#### What is being asked:
For each line in the data below that has the word "domino", copy that line.

#### The data:
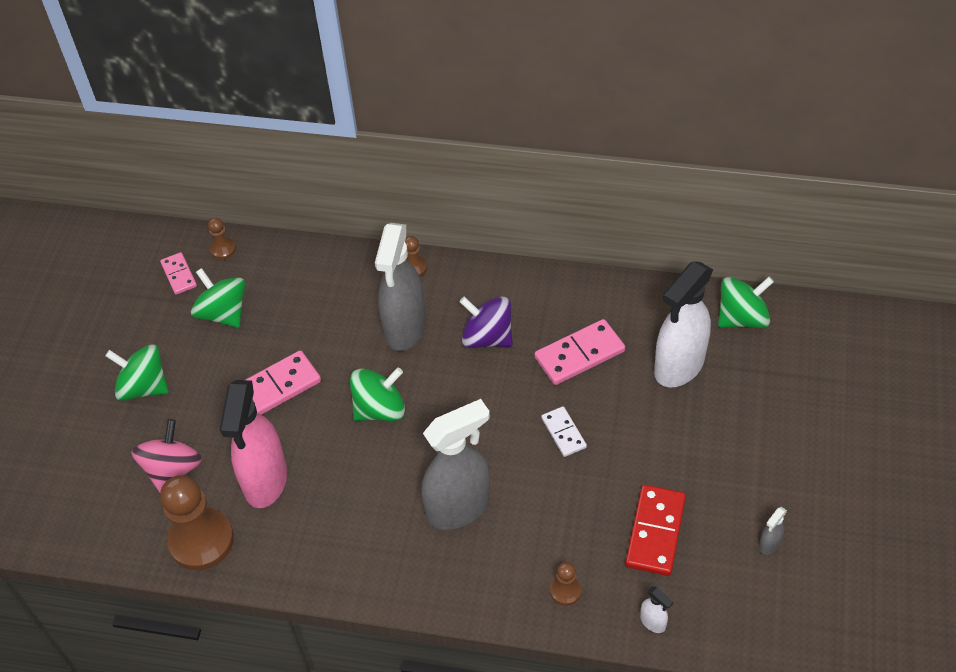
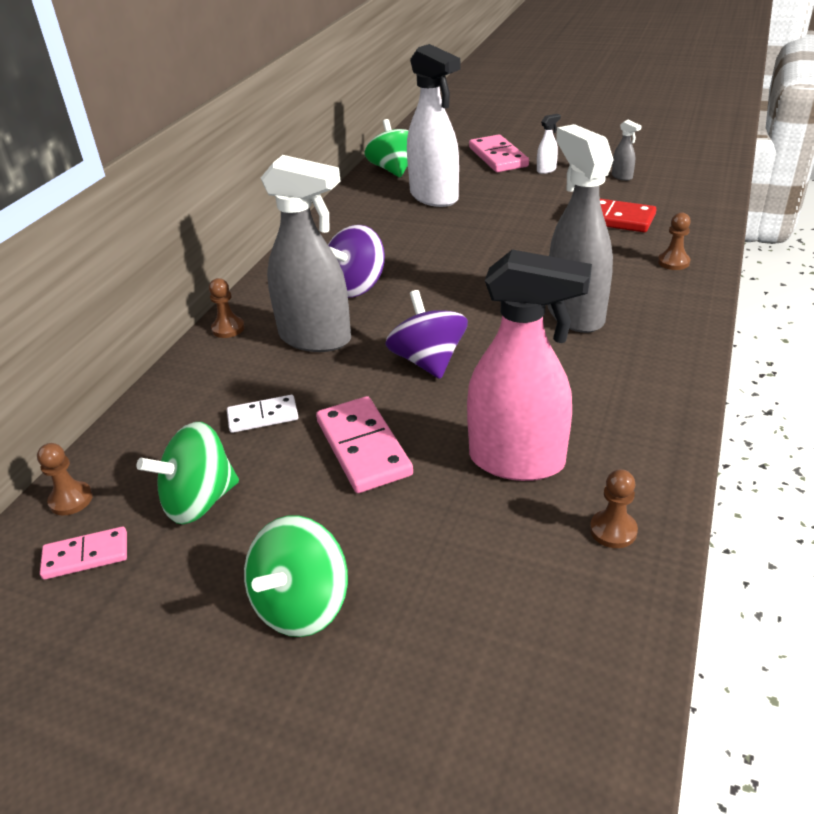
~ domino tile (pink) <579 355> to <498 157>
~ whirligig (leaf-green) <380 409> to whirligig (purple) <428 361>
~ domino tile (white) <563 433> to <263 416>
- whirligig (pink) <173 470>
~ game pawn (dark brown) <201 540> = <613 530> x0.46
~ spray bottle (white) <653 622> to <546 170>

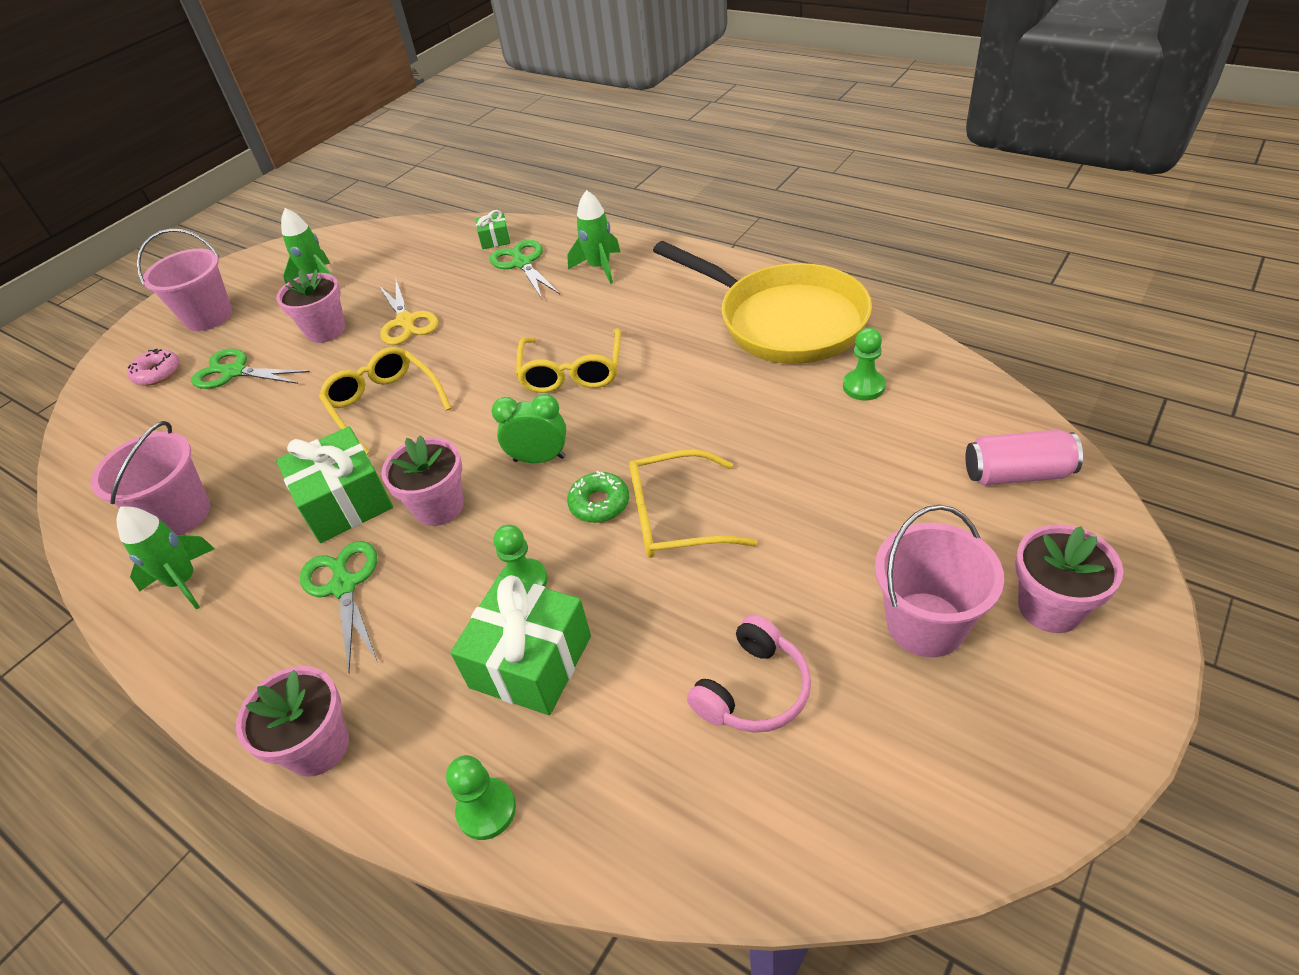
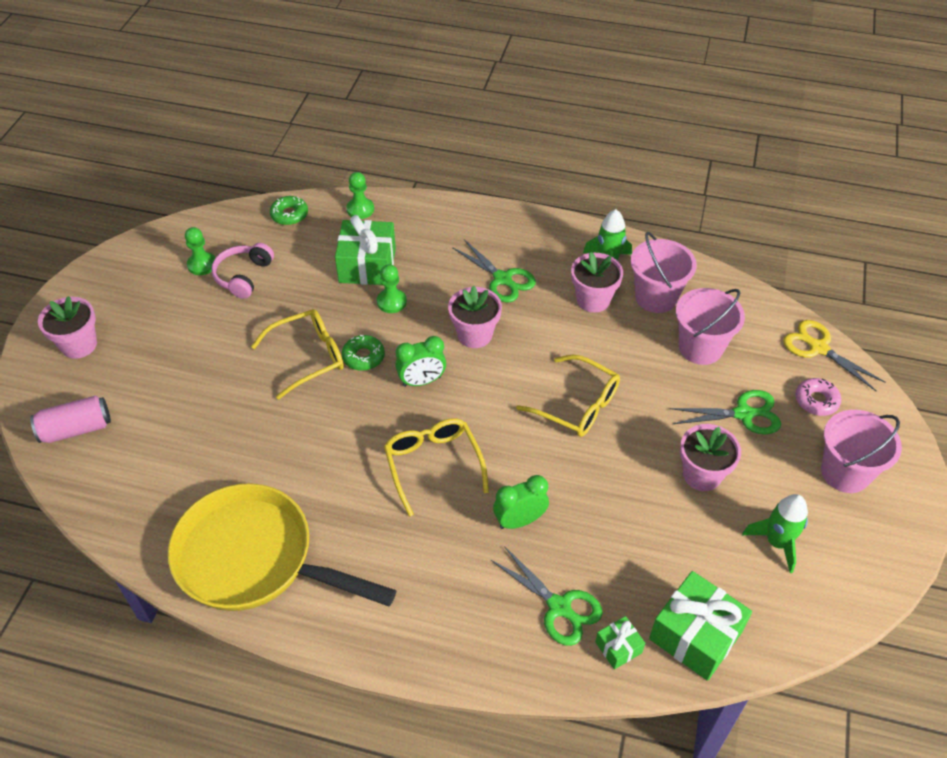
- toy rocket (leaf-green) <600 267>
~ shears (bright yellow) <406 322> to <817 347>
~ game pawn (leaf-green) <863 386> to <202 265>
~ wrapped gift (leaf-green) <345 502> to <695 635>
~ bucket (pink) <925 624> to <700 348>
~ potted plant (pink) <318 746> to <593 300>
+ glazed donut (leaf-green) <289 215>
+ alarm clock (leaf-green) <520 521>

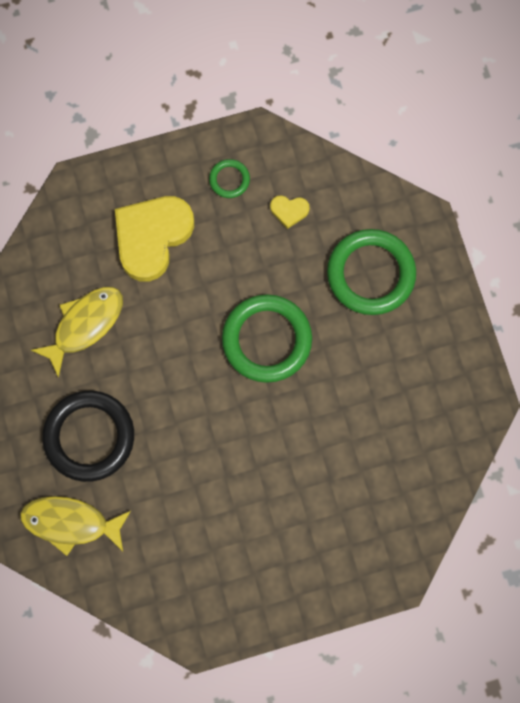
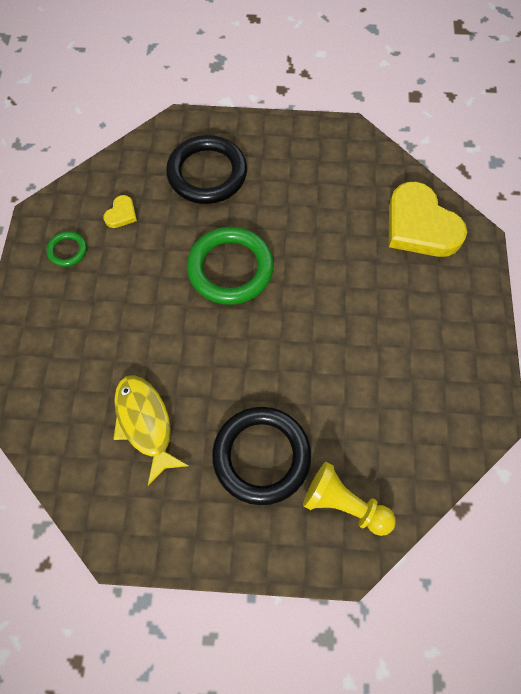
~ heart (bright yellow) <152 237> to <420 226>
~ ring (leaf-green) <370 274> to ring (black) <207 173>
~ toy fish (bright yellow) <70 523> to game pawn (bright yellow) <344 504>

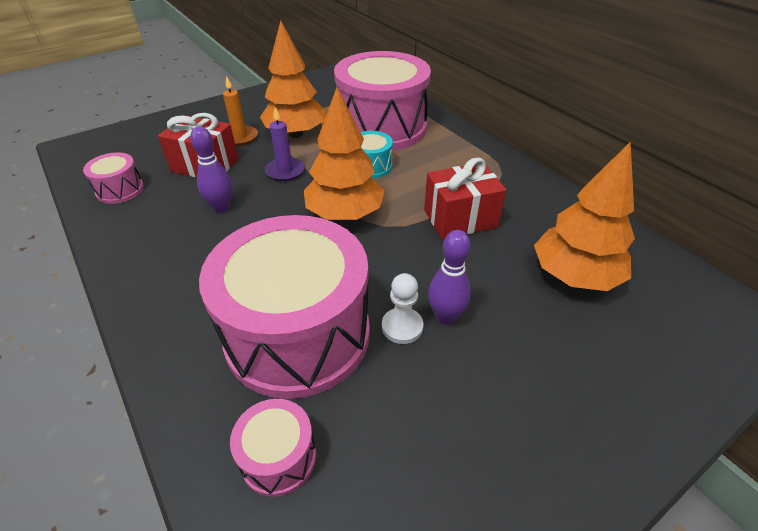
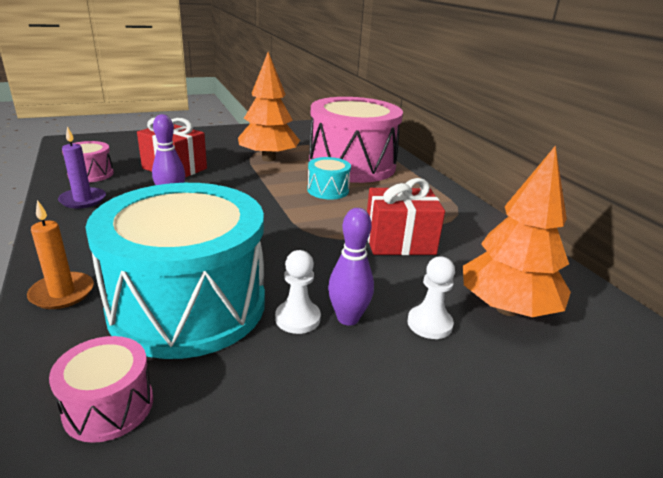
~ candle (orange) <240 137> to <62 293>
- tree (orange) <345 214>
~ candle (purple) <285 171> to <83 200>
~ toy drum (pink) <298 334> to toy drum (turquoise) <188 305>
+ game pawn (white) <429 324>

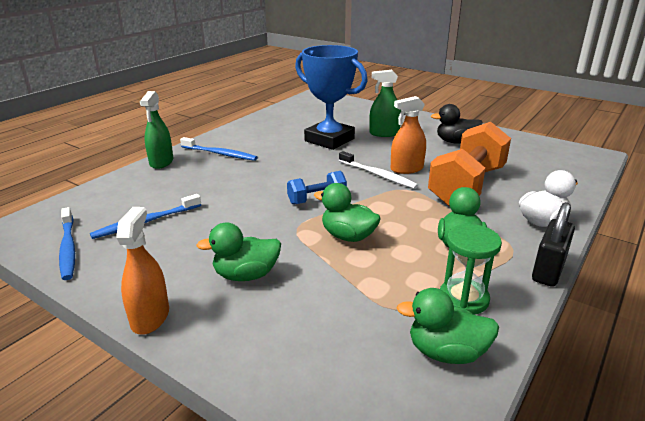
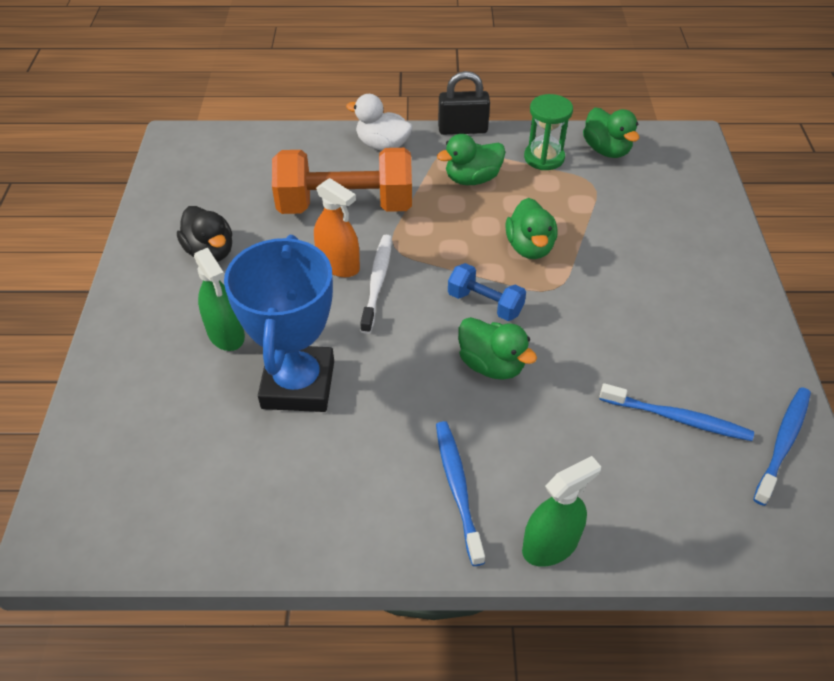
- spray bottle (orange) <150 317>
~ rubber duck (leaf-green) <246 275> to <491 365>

#### Output for this exercise:
~ domino tile (pink) <579 355> to <498 157>
~ domino tile (white) <563 433> to <263 416>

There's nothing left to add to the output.